• _EXERCISE DETAILS_
Skip the pictures. Transcribe the rest of the data below without changing a word.

• _SUPPLIED DATA_
********************

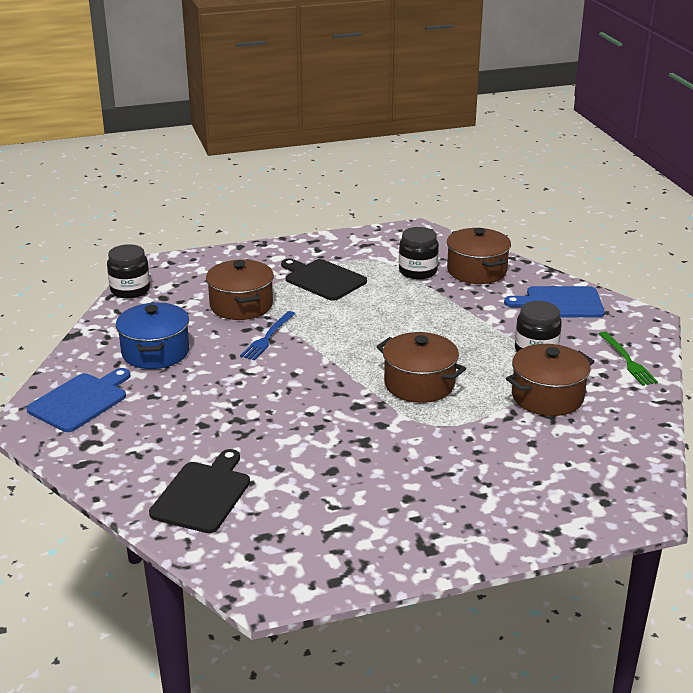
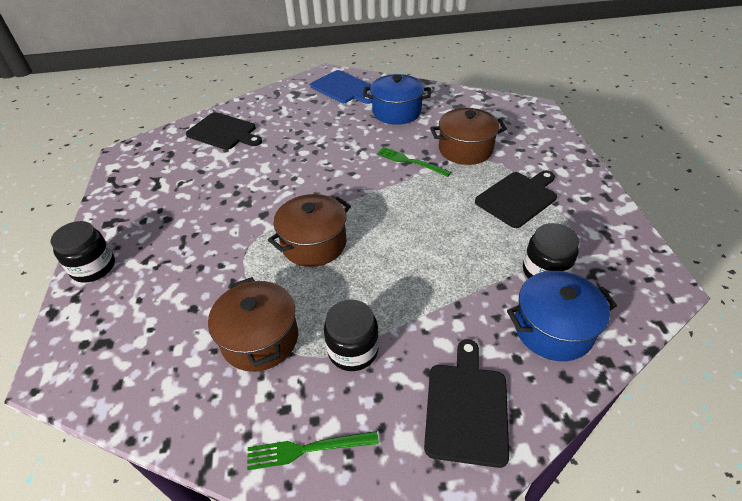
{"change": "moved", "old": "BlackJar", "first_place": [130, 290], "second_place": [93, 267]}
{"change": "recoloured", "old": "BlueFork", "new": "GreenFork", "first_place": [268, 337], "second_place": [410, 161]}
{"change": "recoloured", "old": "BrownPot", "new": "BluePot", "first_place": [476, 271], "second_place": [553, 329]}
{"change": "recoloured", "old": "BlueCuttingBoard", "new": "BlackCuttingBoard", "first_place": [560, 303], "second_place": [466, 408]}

********************

• _ANSWER BOX_
{"change": "moved", "old": "BlackJar", "first_place": [130, 290], "second_place": [93, 267]}
{"change": "recoloured", "old": "BlueFork", "new": "GreenFork", "first_place": [268, 337], "second_place": [410, 161]}
{"change": "recoloured", "old": "BrownPot", "new": "BluePot", "first_place": [476, 271], "second_place": [553, 329]}
{"change": "recoloured", "old": "BlueCuttingBoard", "new": "BlackCuttingBoard", "first_place": [560, 303], "second_place": [466, 408]}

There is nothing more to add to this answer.